Segment Start: Records

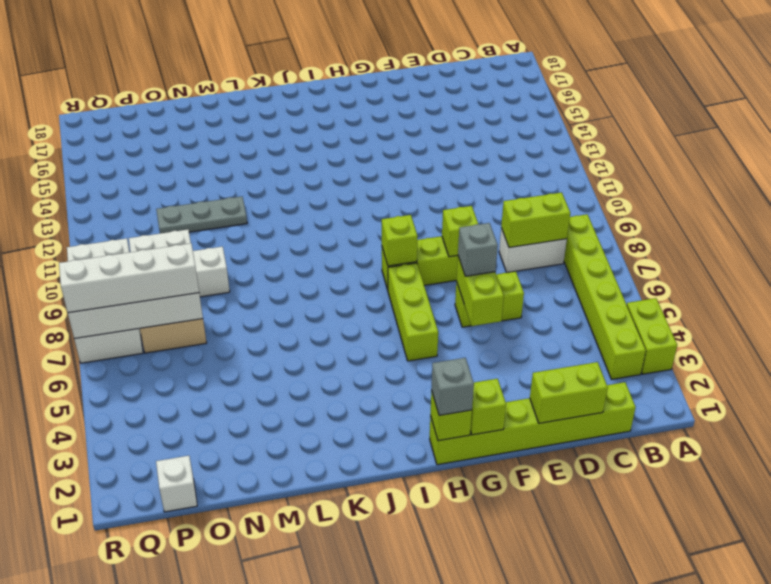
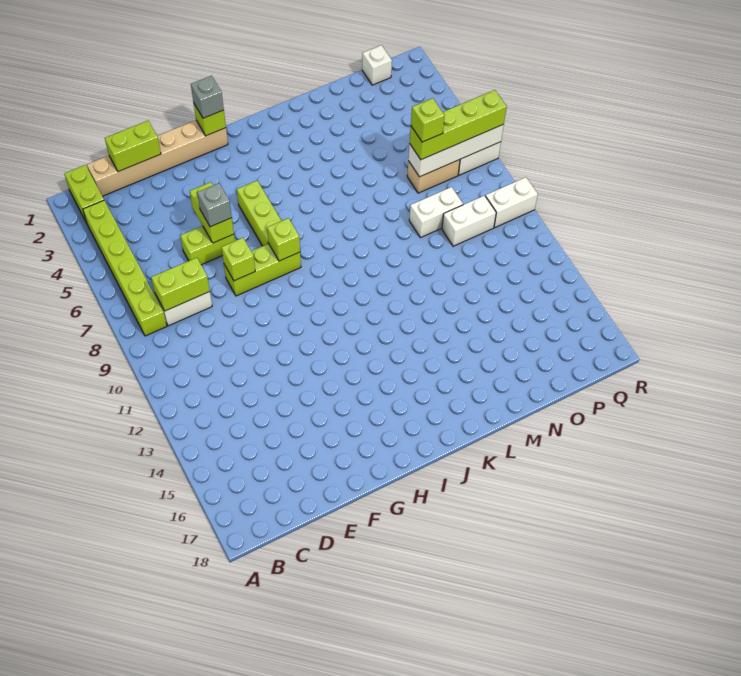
lime 1x2 brick [627,298,677,374] -> lime 1x2 brick moved to [65,165,104,223]
lime 1x6 brick [430,382,636,465] -> tan 1x6 brick [87,120,228,196]
lime 1x1 brick [470,379,506,435] -> lime 1x1 brick moved to [411,98,445,142]
grey 1x3 plate [156,197,247,233] -> none
white 1x4 brick [59,243,199,313] -> lime 1x4 brick [410,90,507,160]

Segment End: Records

(What this task involves) The data above must be written out again word for word, without its pictures.

(Answer)
lime 1x2 brick [627,298,677,374] -> lime 1x2 brick moved to [65,165,104,223]
lime 1x6 brick [430,382,636,465] -> tan 1x6 brick [87,120,228,196]
lime 1x1 brick [470,379,506,435] -> lime 1x1 brick moved to [411,98,445,142]
grey 1x3 plate [156,197,247,233] -> none
white 1x4 brick [59,243,199,313] -> lime 1x4 brick [410,90,507,160]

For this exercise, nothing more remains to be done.